TASK INPUT:
========================

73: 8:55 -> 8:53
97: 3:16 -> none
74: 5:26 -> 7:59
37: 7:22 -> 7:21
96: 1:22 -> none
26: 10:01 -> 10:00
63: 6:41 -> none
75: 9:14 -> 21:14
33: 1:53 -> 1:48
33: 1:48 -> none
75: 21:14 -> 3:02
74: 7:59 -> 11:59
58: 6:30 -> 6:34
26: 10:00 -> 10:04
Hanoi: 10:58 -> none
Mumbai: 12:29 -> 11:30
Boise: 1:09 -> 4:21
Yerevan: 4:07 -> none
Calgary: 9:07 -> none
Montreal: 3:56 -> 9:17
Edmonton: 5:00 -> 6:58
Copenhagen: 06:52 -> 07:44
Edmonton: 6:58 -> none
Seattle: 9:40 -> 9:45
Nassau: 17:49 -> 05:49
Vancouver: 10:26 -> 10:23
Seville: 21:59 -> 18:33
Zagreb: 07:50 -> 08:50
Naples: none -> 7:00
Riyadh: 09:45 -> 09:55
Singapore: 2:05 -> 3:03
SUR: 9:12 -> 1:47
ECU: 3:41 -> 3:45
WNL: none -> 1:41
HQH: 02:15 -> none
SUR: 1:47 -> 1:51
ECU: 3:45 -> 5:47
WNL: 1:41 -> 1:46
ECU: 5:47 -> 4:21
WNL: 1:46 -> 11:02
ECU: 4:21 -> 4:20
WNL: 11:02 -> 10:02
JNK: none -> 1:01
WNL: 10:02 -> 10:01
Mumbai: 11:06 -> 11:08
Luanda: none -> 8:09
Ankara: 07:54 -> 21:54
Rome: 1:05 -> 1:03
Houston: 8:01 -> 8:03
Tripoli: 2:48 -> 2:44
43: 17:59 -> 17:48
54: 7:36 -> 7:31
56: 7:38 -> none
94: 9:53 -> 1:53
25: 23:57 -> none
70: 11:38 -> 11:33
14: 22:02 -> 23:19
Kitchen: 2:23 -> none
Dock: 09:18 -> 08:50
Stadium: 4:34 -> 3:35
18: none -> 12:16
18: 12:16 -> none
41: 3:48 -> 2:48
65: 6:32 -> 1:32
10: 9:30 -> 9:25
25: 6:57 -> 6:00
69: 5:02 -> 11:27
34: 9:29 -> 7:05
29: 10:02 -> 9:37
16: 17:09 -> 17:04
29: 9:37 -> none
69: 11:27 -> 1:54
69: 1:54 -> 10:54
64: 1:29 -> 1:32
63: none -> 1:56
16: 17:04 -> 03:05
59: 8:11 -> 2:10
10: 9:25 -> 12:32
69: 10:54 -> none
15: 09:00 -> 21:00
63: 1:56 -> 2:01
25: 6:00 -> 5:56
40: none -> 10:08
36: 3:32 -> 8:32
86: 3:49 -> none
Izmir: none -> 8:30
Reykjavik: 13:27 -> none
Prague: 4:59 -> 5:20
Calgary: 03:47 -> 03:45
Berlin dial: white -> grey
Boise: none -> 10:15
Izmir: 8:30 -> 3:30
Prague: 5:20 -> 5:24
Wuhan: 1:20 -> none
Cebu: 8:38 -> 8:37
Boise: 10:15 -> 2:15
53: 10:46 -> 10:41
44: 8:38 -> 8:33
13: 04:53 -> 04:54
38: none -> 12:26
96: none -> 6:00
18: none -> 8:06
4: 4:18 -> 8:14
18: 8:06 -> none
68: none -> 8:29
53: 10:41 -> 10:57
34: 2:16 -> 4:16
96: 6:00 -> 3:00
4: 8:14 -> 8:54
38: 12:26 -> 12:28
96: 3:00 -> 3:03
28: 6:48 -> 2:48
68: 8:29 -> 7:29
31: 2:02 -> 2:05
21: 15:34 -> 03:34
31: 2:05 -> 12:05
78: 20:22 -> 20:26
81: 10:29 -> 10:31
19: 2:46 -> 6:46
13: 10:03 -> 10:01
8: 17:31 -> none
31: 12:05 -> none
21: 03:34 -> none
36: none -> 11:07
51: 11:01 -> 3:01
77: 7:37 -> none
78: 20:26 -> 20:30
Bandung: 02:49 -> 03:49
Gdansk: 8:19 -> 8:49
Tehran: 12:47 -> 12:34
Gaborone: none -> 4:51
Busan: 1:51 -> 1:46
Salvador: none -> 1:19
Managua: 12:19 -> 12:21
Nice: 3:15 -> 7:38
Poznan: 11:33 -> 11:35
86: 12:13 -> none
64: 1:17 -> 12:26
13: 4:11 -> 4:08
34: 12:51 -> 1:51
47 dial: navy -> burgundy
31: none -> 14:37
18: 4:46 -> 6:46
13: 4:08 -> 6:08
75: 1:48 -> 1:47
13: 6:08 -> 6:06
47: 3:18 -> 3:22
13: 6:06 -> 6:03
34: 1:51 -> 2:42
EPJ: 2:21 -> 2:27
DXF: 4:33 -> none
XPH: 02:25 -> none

========================

WHAT YOU WILL DO: Reproduce every line of the material above verbatim, with nothing added, dropped, or reordered.

EXPECTED OUTPUT:
73: 8:55 -> 8:53
97: 3:16 -> none
74: 5:26 -> 7:59
37: 7:22 -> 7:21
96: 1:22 -> none
26: 10:01 -> 10:00
63: 6:41 -> none
75: 9:14 -> 21:14
33: 1:53 -> 1:48
33: 1:48 -> none
75: 21:14 -> 3:02
74: 7:59 -> 11:59
58: 6:30 -> 6:34
26: 10:00 -> 10:04
Hanoi: 10:58 -> none
Mumbai: 12:29 -> 11:30
Boise: 1:09 -> 4:21
Yerevan: 4:07 -> none
Calgary: 9:07 -> none
Montreal: 3:56 -> 9:17
Edmonton: 5:00 -> 6:58
Copenhagen: 06:52 -> 07:44
Edmonton: 6:58 -> none
Seattle: 9:40 -> 9:45
Nassau: 17:49 -> 05:49
Vancouver: 10:26 -> 10:23
Seville: 21:59 -> 18:33
Zagreb: 07:50 -> 08:50
Naples: none -> 7:00
Riyadh: 09:45 -> 09:55
Singapore: 2:05 -> 3:03
SUR: 9:12 -> 1:47
ECU: 3:41 -> 3:45
WNL: none -> 1:41
HQH: 02:15 -> none
SUR: 1:47 -> 1:51
ECU: 3:45 -> 5:47
WNL: 1:41 -> 1:46
ECU: 5:47 -> 4:21
WNL: 1:46 -> 11:02
ECU: 4:21 -> 4:20
WNL: 11:02 -> 10:02
JNK: none -> 1:01
WNL: 10:02 -> 10:01
Mumbai: 11:06 -> 11:08
Luanda: none -> 8:09
Ankara: 07:54 -> 21:54
Rome: 1:05 -> 1:03
Houston: 8:01 -> 8:03
Tripoli: 2:48 -> 2:44
43: 17:59 -> 17:48
54: 7:36 -> 7:31
56: 7:38 -> none
94: 9:53 -> 1:53
25: 23:57 -> none
70: 11:38 -> 11:33
14: 22:02 -> 23:19
Kitchen: 2:23 -> none
Dock: 09:18 -> 08:50
Stadium: 4:34 -> 3:35
18: none -> 12:16
18: 12:16 -> none
41: 3:48 -> 2:48
65: 6:32 -> 1:32
10: 9:30 -> 9:25
25: 6:57 -> 6:00
69: 5:02 -> 11:27
34: 9:29 -> 7:05
29: 10:02 -> 9:37
16: 17:09 -> 17:04
29: 9:37 -> none
69: 11:27 -> 1:54
69: 1:54 -> 10:54
64: 1:29 -> 1:32
63: none -> 1:56
16: 17:04 -> 03:05
59: 8:11 -> 2:10
10: 9:25 -> 12:32
69: 10:54 -> none
15: 09:00 -> 21:00
63: 1:56 -> 2:01
25: 6:00 -> 5:56
40: none -> 10:08
36: 3:32 -> 8:32
86: 3:49 -> none
Izmir: none -> 8:30
Reykjavik: 13:27 -> none
Prague: 4:59 -> 5:20
Calgary: 03:47 -> 03:45
Berlin dial: white -> grey
Boise: none -> 10:15
Izmir: 8:30 -> 3:30
Prague: 5:20 -> 5:24
Wuhan: 1:20 -> none
Cebu: 8:38 -> 8:37
Boise: 10:15 -> 2:15
53: 10:46 -> 10:41
44: 8:38 -> 8:33
13: 04:53 -> 04:54
38: none -> 12:26
96: none -> 6:00
18: none -> 8:06
4: 4:18 -> 8:14
18: 8:06 -> none
68: none -> 8:29
53: 10:41 -> 10:57
34: 2:16 -> 4:16
96: 6:00 -> 3:00
4: 8:14 -> 8:54
38: 12:26 -> 12:28
96: 3:00 -> 3:03
28: 6:48 -> 2:48
68: 8:29 -> 7:29
31: 2:02 -> 2:05
21: 15:34 -> 03:34
31: 2:05 -> 12:05
78: 20:22 -> 20:26
81: 10:29 -> 10:31
19: 2:46 -> 6:46
13: 10:03 -> 10:01
8: 17:31 -> none
31: 12:05 -> none
21: 03:34 -> none
36: none -> 11:07
51: 11:01 -> 3:01
77: 7:37 -> none
78: 20:26 -> 20:30
Bandung: 02:49 -> 03:49
Gdansk: 8:19 -> 8:49
Tehran: 12:47 -> 12:34
Gaborone: none -> 4:51
Busan: 1:51 -> 1:46
Salvador: none -> 1:19
Managua: 12:19 -> 12:21
Nice: 3:15 -> 7:38
Poznan: 11:33 -> 11:35
86: 12:13 -> none
64: 1:17 -> 12:26
13: 4:11 -> 4:08
34: 12:51 -> 1:51
47 dial: navy -> burgundy
31: none -> 14:37
18: 4:46 -> 6:46
13: 4:08 -> 6:08
75: 1:48 -> 1:47
13: 6:08 -> 6:06
47: 3:18 -> 3:22
13: 6:06 -> 6:03
34: 1:51 -> 2:42
EPJ: 2:21 -> 2:27
DXF: 4:33 -> none
XPH: 02:25 -> none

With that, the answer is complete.